▸ AIM OF THE TASK
Counting every line in the entries below where the word "none" occurs, report how many there are. Give only that number.

[Detected change data]
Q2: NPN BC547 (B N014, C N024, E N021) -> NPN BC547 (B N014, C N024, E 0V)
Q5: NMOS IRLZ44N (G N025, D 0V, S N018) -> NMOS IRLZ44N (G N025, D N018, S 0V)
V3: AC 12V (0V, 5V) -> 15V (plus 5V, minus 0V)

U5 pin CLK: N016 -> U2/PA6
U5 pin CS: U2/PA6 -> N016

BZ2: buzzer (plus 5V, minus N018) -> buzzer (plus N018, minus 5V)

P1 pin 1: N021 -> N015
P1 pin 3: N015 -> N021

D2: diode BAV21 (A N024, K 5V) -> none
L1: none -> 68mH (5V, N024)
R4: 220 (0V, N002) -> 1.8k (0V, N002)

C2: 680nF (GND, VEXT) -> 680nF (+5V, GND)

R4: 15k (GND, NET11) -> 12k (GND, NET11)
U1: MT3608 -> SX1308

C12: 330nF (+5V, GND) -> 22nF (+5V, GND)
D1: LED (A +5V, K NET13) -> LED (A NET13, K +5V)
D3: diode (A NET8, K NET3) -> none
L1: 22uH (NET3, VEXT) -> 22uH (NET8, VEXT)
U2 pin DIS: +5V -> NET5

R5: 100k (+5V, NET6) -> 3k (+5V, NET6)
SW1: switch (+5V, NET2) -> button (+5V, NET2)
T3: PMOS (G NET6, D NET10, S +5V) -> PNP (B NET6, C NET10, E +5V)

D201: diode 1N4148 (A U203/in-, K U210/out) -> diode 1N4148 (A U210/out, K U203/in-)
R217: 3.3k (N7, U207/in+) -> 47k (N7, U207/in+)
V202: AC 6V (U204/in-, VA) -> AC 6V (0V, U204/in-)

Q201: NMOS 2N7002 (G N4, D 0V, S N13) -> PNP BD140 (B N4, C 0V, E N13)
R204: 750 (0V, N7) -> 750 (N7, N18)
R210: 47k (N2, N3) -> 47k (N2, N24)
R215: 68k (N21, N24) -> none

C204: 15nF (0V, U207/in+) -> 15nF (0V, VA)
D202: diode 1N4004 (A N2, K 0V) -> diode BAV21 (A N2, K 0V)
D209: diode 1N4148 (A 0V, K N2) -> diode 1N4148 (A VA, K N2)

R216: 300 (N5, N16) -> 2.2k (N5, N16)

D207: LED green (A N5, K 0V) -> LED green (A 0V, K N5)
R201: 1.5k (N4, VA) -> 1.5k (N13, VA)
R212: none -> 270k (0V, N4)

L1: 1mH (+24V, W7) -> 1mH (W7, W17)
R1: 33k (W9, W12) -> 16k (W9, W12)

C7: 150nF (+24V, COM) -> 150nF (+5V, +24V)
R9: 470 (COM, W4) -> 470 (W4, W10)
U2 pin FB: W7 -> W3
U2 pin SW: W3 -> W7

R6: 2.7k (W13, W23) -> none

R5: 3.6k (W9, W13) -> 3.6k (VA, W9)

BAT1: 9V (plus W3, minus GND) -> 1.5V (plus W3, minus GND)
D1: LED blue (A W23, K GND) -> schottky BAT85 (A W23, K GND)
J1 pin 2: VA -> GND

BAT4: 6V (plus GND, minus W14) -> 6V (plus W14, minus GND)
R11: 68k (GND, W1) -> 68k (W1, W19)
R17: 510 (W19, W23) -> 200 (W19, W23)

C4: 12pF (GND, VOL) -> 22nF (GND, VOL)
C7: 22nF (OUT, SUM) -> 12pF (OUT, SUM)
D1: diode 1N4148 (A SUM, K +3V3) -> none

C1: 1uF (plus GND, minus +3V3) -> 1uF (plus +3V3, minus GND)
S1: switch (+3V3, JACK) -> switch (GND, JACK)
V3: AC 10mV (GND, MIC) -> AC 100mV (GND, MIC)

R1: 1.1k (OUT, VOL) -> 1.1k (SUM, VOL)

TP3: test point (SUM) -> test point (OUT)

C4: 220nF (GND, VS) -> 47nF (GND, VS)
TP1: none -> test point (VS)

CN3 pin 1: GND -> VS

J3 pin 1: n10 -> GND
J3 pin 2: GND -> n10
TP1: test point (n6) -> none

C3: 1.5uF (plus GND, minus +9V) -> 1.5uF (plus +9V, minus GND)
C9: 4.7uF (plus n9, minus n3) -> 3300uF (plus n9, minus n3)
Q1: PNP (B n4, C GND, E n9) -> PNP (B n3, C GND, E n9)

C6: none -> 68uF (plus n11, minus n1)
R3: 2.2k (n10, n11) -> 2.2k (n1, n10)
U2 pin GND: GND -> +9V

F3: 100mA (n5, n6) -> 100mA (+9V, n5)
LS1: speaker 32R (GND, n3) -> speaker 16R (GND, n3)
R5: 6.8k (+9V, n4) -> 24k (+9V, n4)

▸ TASK RESULT
10